_YOUR OBJECTIVE_
Transcribe the listing exactly; drop the images.

_DATA EXTRACT_
* * *

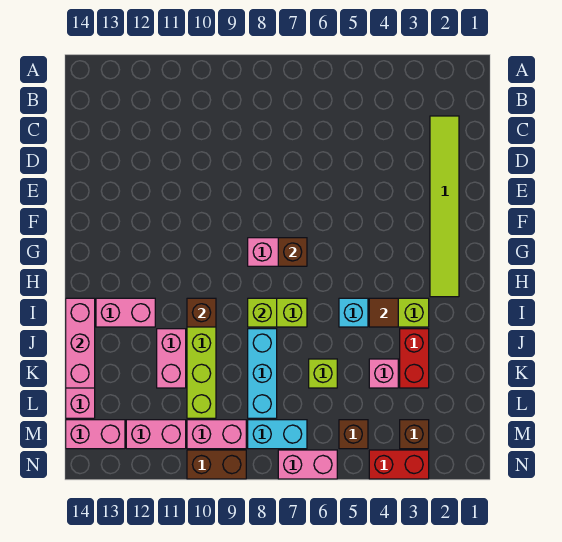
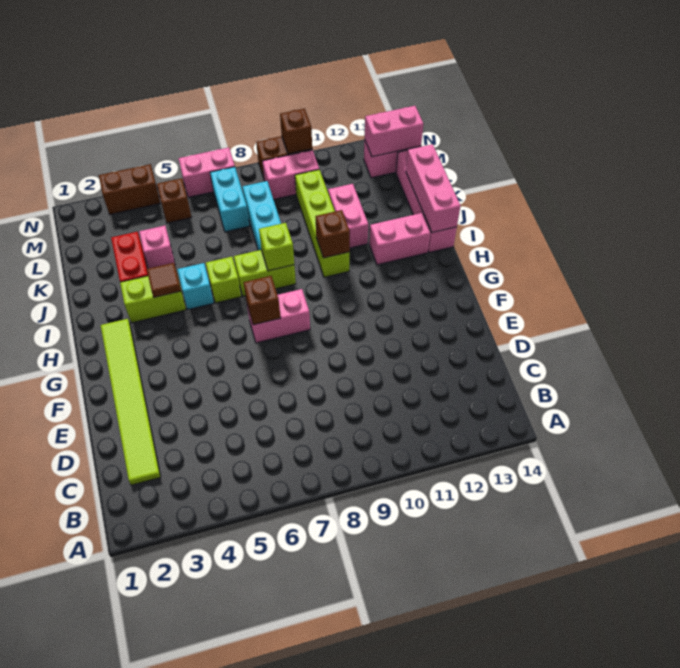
lime brick K6 level 1 -> lime brick I6 level 1
brown brick M3 level 1 -> brown brick N10 level 2
cyan brick M7:M8 level 1 -> cyan brick L7:M7 level 1
pink brick M11:M12 level 1 -> pink brick M13:M14 level 2
red brick N3:N4 level 1 -> brown brick N3:N4 level 1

* * *

_ANSWER TO THIS EXERCISE_
lime brick K6 level 1 -> lime brick I6 level 1
brown brick M3 level 1 -> brown brick N10 level 2
cyan brick M7:M8 level 1 -> cyan brick L7:M7 level 1
pink brick M11:M12 level 1 -> pink brick M13:M14 level 2
red brick N3:N4 level 1 -> brown brick N3:N4 level 1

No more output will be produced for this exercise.